BEGIN
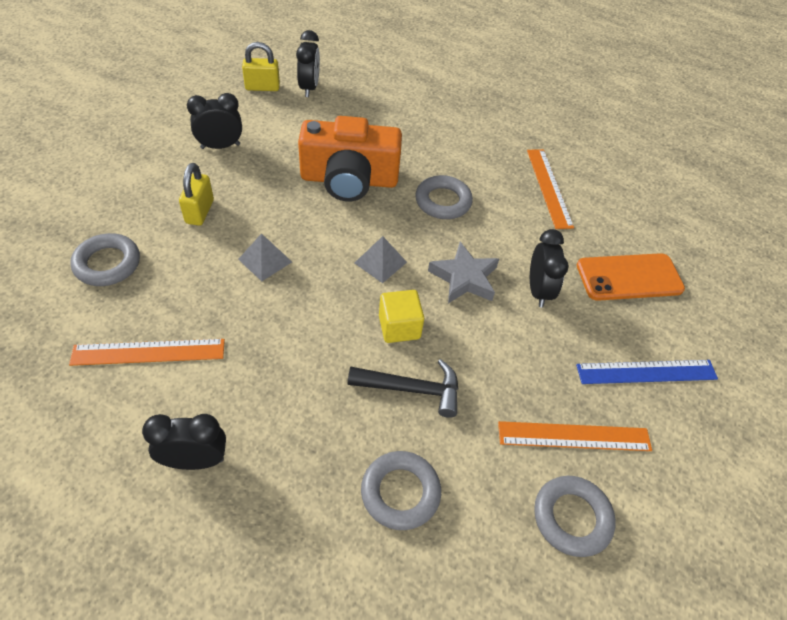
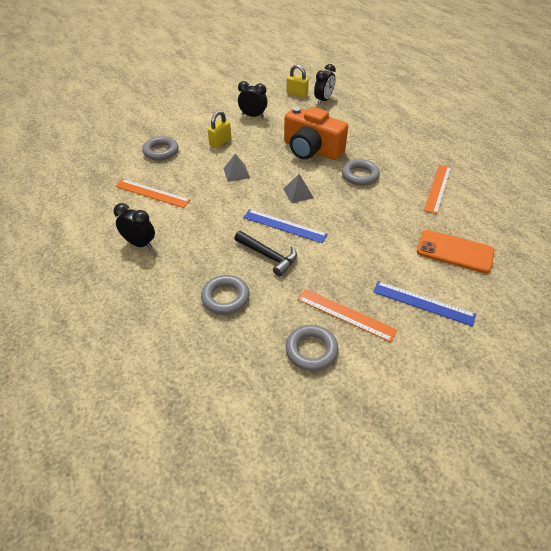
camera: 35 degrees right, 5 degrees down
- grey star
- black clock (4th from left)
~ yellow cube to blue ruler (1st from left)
END
HOW TO COMPLETE THIS TASK: Your task is to set down exactly the lines from the line containing "- grey star" to the end of the data above, including both ends.

EXERCISE SOLUTION:
- grey star
- black clock (4th from left)
~ yellow cube to blue ruler (1st from left)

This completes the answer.